[Stored dataset items]
===

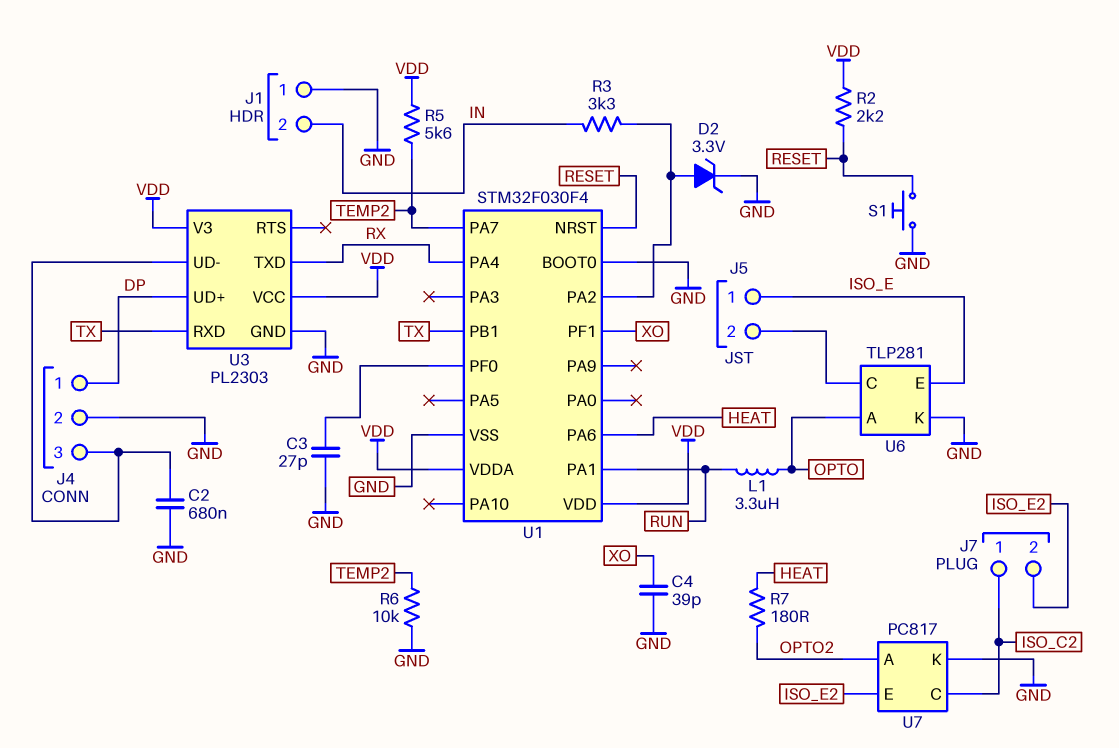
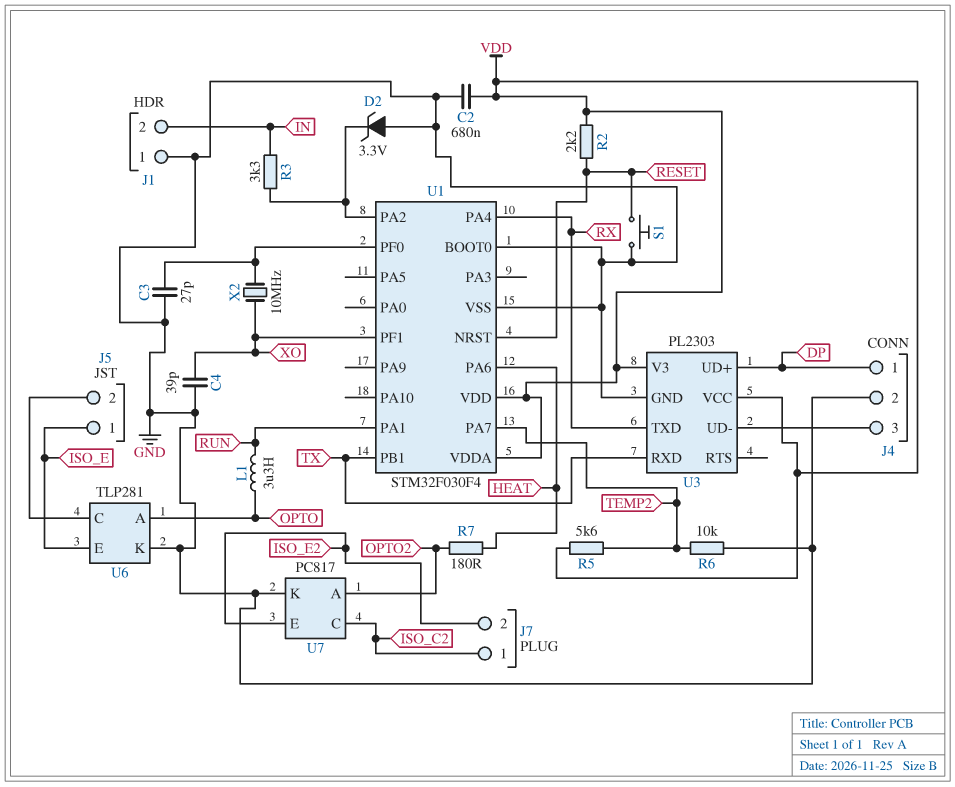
C2: 680nF (GND, J4/3) -> 680nF (GND, VDD)
D2: zener 3.3V (A U1/PA2, K GND) -> zener 3.3V (A GND, K U1/PA2)
X2: none -> 10MHz (U1/PF0, XO)

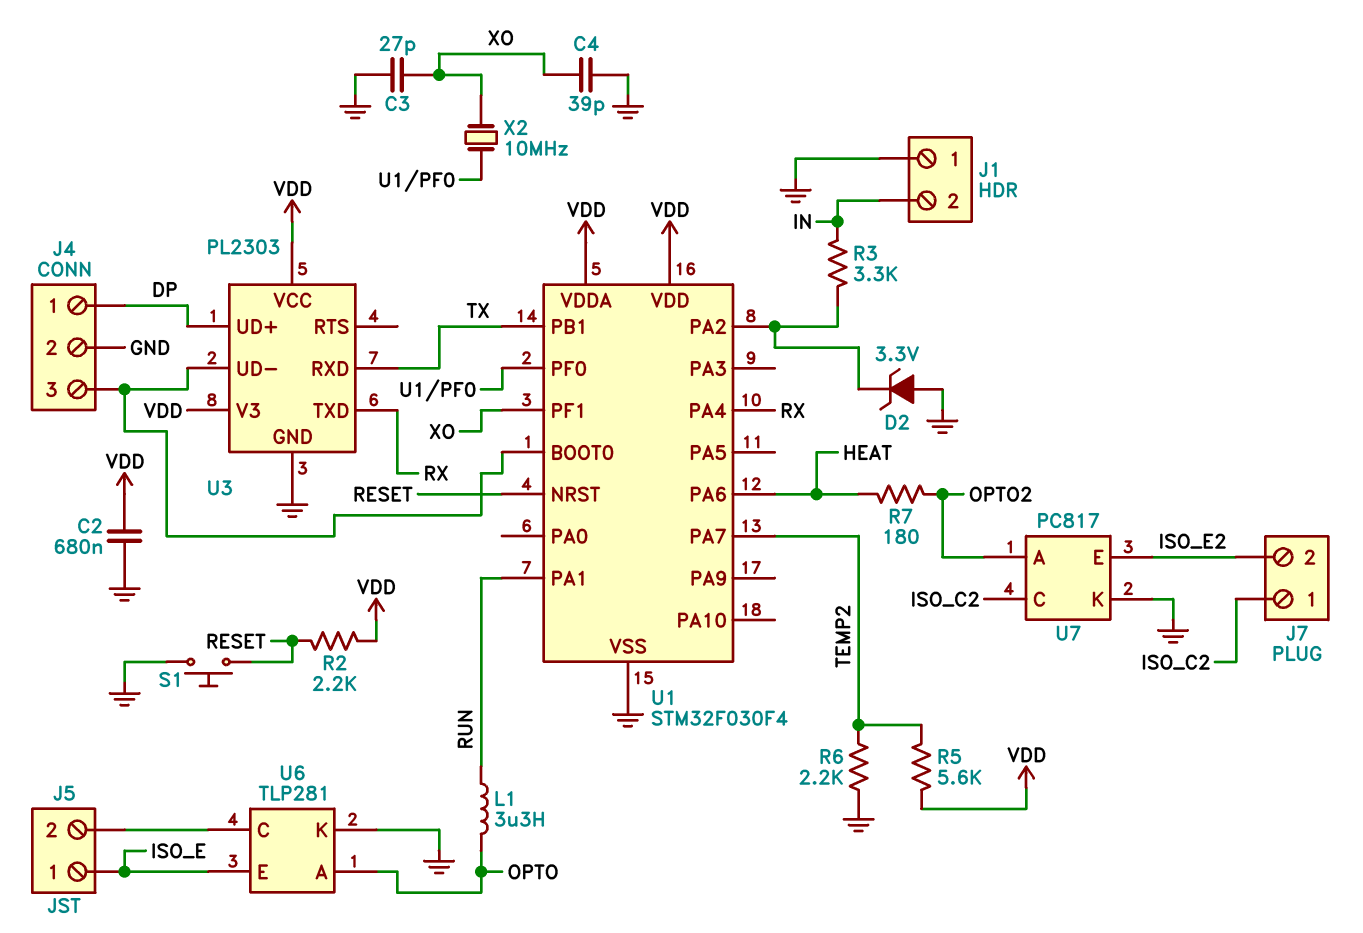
C3: 27pF (GND, U1/PF0) -> 27pF (GND, XO)
R6: 10k (GND, TEMP2) -> 2.2k (GND, TEMP2)
U1 pin BOOT0: GND -> J4/3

===

● **Exercise objective**
Restate it all word for word: every record, no pictures.

● **Answer section**
C2: 680nF (GND, J4/3) -> 680nF (GND, VDD)
D2: zener 3.3V (A U1/PA2, K GND) -> zener 3.3V (A GND, K U1/PA2)
X2: none -> 10MHz (U1/PF0, XO)

C3: 27pF (GND, U1/PF0) -> 27pF (GND, XO)
R6: 10k (GND, TEMP2) -> 2.2k (GND, TEMP2)
U1 pin BOOT0: GND -> J4/3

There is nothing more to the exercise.